Given request |
Retype all of the rows below without changing a single character.

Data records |
• • •

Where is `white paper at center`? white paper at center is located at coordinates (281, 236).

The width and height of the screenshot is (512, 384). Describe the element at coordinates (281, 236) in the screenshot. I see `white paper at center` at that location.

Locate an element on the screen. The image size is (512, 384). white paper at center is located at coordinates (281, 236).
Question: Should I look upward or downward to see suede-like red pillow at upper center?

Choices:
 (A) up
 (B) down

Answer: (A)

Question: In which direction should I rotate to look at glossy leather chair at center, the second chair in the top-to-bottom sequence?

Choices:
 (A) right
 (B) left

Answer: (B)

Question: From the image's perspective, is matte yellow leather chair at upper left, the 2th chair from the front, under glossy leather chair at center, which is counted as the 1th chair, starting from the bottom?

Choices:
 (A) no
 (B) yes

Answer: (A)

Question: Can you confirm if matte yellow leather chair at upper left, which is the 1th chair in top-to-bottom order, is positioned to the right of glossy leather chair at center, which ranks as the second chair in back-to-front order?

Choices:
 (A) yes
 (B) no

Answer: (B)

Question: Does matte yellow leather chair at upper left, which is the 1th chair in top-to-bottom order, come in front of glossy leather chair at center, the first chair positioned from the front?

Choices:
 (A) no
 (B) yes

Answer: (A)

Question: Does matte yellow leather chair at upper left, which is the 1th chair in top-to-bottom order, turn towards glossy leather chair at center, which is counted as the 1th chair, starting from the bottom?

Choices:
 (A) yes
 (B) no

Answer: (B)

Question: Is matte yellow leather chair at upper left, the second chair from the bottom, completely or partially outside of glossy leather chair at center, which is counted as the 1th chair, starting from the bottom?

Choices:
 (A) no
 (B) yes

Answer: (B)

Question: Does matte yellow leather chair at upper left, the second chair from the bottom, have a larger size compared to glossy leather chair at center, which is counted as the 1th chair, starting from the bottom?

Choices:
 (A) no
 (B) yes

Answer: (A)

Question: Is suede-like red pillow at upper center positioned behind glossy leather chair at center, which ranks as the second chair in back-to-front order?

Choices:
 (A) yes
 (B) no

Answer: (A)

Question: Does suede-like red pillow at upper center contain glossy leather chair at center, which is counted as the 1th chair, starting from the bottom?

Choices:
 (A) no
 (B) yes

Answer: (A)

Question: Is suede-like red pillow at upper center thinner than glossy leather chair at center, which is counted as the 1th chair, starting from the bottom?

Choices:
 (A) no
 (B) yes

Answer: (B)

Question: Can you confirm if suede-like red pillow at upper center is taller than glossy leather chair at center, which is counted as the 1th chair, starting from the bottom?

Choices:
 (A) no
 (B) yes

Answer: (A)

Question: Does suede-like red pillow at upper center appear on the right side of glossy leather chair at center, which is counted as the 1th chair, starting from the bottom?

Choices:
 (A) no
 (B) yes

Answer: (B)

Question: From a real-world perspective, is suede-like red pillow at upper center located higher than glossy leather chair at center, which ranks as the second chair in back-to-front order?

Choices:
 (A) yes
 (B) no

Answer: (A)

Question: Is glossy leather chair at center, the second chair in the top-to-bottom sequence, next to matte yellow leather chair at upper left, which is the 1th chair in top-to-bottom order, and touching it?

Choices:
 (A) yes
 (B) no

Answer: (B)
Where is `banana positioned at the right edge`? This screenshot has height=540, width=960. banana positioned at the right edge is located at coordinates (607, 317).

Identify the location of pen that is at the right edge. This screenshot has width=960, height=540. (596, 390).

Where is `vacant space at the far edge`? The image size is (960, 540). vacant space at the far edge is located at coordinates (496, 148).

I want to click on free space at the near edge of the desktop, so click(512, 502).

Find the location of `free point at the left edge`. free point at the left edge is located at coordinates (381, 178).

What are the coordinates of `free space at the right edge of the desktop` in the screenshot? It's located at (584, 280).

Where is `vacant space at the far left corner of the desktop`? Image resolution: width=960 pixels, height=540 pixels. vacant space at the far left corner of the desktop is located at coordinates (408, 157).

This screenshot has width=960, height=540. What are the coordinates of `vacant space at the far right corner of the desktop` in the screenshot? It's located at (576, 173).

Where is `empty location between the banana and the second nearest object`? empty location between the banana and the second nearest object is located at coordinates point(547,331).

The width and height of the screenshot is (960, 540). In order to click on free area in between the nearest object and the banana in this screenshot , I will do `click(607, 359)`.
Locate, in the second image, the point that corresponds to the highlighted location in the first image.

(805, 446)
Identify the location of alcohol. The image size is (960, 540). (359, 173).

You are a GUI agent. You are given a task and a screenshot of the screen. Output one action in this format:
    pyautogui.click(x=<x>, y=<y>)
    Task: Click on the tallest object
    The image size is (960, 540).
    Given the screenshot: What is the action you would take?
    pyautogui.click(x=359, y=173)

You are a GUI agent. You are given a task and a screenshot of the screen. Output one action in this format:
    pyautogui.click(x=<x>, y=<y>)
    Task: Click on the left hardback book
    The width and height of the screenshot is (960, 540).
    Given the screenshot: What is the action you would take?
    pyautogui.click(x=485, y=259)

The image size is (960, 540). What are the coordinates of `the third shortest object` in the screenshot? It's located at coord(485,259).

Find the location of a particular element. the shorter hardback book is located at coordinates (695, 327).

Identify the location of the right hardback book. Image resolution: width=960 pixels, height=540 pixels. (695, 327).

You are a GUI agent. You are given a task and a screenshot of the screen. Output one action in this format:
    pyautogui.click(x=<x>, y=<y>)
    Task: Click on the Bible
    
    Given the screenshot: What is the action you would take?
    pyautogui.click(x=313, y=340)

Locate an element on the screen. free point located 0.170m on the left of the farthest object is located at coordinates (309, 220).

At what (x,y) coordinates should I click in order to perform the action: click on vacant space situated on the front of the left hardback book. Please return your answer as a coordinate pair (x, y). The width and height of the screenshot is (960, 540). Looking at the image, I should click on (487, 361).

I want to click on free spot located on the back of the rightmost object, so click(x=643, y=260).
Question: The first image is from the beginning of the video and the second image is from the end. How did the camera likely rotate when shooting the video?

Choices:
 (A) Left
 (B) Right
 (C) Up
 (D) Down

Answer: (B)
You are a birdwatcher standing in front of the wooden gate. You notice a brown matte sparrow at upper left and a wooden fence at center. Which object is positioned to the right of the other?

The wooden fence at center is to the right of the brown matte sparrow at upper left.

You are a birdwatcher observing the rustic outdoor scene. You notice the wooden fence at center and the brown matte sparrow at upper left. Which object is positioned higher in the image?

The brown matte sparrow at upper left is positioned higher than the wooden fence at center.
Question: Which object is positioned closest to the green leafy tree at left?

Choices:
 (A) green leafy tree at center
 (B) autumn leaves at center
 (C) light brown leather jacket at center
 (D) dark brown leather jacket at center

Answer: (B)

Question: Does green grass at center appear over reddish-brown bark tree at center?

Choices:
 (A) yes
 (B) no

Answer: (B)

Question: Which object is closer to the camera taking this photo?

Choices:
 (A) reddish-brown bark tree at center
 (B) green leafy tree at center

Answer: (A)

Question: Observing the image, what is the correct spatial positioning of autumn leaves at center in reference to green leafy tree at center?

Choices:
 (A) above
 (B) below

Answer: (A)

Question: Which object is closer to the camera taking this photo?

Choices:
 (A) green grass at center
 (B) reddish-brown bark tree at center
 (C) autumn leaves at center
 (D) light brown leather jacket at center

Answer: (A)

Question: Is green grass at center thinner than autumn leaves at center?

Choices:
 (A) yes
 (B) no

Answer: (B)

• • •

Exercise solution |
Where is `white paper at center`? white paper at center is located at coordinates (281, 236).

The width and height of the screenshot is (512, 384). Describe the element at coordinates (281, 236) in the screenshot. I see `white paper at center` at that location.

Locate an element on the screen. The image size is (512, 384). white paper at center is located at coordinates (281, 236).
Question: Should I look upward or downward to see suede-like red pillow at upper center?

Choices:
 (A) up
 (B) down

Answer: (A)

Question: In which direction should I rotate to look at glossy leather chair at center, the second chair in the top-to-bottom sequence?

Choices:
 (A) right
 (B) left

Answer: (B)

Question: From the image's perspective, is matte yellow leather chair at upper left, the 2th chair from the front, under glossy leather chair at center, which is counted as the 1th chair, starting from the bottom?

Choices:
 (A) no
 (B) yes

Answer: (A)

Question: Can you confirm if matte yellow leather chair at upper left, which is the 1th chair in top-to-bottom order, is positioned to the right of glossy leather chair at center, which ranks as the second chair in back-to-front order?

Choices:
 (A) yes
 (B) no

Answer: (B)

Question: Does matte yellow leather chair at upper left, which is the 1th chair in top-to-bottom order, come in front of glossy leather chair at center, the first chair positioned from the front?

Choices:
 (A) no
 (B) yes

Answer: (A)

Question: Does matte yellow leather chair at upper left, which is the 1th chair in top-to-bottom order, turn towards glossy leather chair at center, which is counted as the 1th chair, starting from the bottom?

Choices:
 (A) yes
 (B) no

Answer: (B)

Question: Is matte yellow leather chair at upper left, the second chair from the bottom, completely or partially outside of glossy leather chair at center, which is counted as the 1th chair, starting from the bottom?

Choices:
 (A) no
 (B) yes

Answer: (B)

Question: Does matte yellow leather chair at upper left, the second chair from the bottom, have a larger size compared to glossy leather chair at center, which is counted as the 1th chair, starting from the bottom?

Choices:
 (A) no
 (B) yes

Answer: (A)

Question: Is suede-like red pillow at upper center positioned behind glossy leather chair at center, which ranks as the second chair in back-to-front order?

Choices:
 (A) yes
 (B) no

Answer: (A)

Question: Does suede-like red pillow at upper center contain glossy leather chair at center, which is counted as the 1th chair, starting from the bottom?

Choices:
 (A) no
 (B) yes

Answer: (A)

Question: Is suede-like red pillow at upper center thinner than glossy leather chair at center, which is counted as the 1th chair, starting from the bottom?

Choices:
 (A) no
 (B) yes

Answer: (B)

Question: Can you confirm if suede-like red pillow at upper center is taller than glossy leather chair at center, which is counted as the 1th chair, starting from the bottom?

Choices:
 (A) no
 (B) yes

Answer: (A)

Question: Does suede-like red pillow at upper center appear on the right side of glossy leather chair at center, which is counted as the 1th chair, starting from the bottom?

Choices:
 (A) no
 (B) yes

Answer: (B)

Question: From a real-world perspective, is suede-like red pillow at upper center located higher than glossy leather chair at center, which ranks as the second chair in back-to-front order?

Choices:
 (A) yes
 (B) no

Answer: (A)

Question: Is glossy leather chair at center, the second chair in the top-to-bottom sequence, next to matte yellow leather chair at upper left, which is the 1th chair in top-to-bottom order, and touching it?

Choices:
 (A) yes
 (B) no

Answer: (B)
Where is `banana positioned at the right edge`? This screenshot has height=540, width=960. banana positioned at the right edge is located at coordinates (607, 317).

Identify the location of pen that is at the right edge. This screenshot has width=960, height=540. (596, 390).

Where is `vacant space at the far edge`? The image size is (960, 540). vacant space at the far edge is located at coordinates (496, 148).

I want to click on free space at the near edge of the desktop, so click(512, 502).

Find the location of `free point at the left edge`. free point at the left edge is located at coordinates (381, 178).

What are the coordinates of `free space at the right edge of the desktop` in the screenshot? It's located at (584, 280).

Where is `vacant space at the far left corner of the desktop`? Image resolution: width=960 pixels, height=540 pixels. vacant space at the far left corner of the desktop is located at coordinates (408, 157).

This screenshot has width=960, height=540. What are the coordinates of `vacant space at the far right corner of the desktop` in the screenshot? It's located at (576, 173).

Where is `empty location between the banana and the second nearest object`? empty location between the banana and the second nearest object is located at coordinates point(547,331).

The width and height of the screenshot is (960, 540). In order to click on free area in between the nearest object and the banana in this screenshot , I will do `click(607, 359)`.
Locate, in the second image, the point that corresponds to the highlighted location in the first image.

(805, 446)
Identify the location of alcohol. The image size is (960, 540). (359, 173).

You are a GUI agent. You are given a task and a screenshot of the screen. Output one action in this format:
    pyautogui.click(x=<x>, y=<y>)
    Task: Click on the tallest object
    The image size is (960, 540).
    Given the screenshot: What is the action you would take?
    pyautogui.click(x=359, y=173)

You are a GUI agent. You are given a task and a screenshot of the screen. Output one action in this format:
    pyautogui.click(x=<x>, y=<y>)
    Task: Click on the left hardback book
    The width and height of the screenshot is (960, 540).
    Given the screenshot: What is the action you would take?
    pyautogui.click(x=485, y=259)

The image size is (960, 540). What are the coordinates of `the third shortest object` in the screenshot? It's located at coord(485,259).

Find the location of a particular element. the shorter hardback book is located at coordinates (695, 327).

Identify the location of the right hardback book. Image resolution: width=960 pixels, height=540 pixels. (695, 327).

You are a GUI agent. You are given a task and a screenshot of the screen. Output one action in this format:
    pyautogui.click(x=<x>, y=<y>)
    Task: Click on the Bible
    
    Given the screenshot: What is the action you would take?
    pyautogui.click(x=313, y=340)

Locate an element on the screen. free point located 0.170m on the left of the farthest object is located at coordinates (309, 220).

At what (x,y) coordinates should I click in order to perform the action: click on vacant space situated on the front of the left hardback book. Please return your answer as a coordinate pair (x, y). The width and height of the screenshot is (960, 540). Looking at the image, I should click on (487, 361).

I want to click on free spot located on the back of the rightmost object, so click(x=643, y=260).
Question: The first image is from the beginning of the video and the second image is from the end. How did the camera likely rotate when shooting the video?

Choices:
 (A) Left
 (B) Right
 (C) Up
 (D) Down

Answer: (B)
You are a birdwatcher standing in front of the wooden gate. You notice a brown matte sparrow at upper left and a wooden fence at center. Which object is positioned to the right of the other?

The wooden fence at center is to the right of the brown matte sparrow at upper left.

You are a birdwatcher observing the rustic outdoor scene. You notice the wooden fence at center and the brown matte sparrow at upper left. Which object is positioned higher in the image?

The brown matte sparrow at upper left is positioned higher than the wooden fence at center.
Question: Which object is positioned closest to the green leafy tree at left?

Choices:
 (A) green leafy tree at center
 (B) autumn leaves at center
 (C) light brown leather jacket at center
 (D) dark brown leather jacket at center

Answer: (B)

Question: Does green grass at center appear over reddish-brown bark tree at center?

Choices:
 (A) yes
 (B) no

Answer: (B)

Question: Which object is closer to the camera taking this photo?

Choices:
 (A) reddish-brown bark tree at center
 (B) green leafy tree at center

Answer: (A)

Question: Observing the image, what is the correct spatial positioning of autumn leaves at center in reference to green leafy tree at center?

Choices:
 (A) above
 (B) below

Answer: (A)

Question: Which object is closer to the camera taking this photo?

Choices:
 (A) green grass at center
 (B) reddish-brown bark tree at center
 (C) autumn leaves at center
 (D) light brown leather jacket at center

Answer: (A)

Question: Is green grass at center thinner than autumn leaves at center?

Choices:
 (A) yes
 (B) no

Answer: (B)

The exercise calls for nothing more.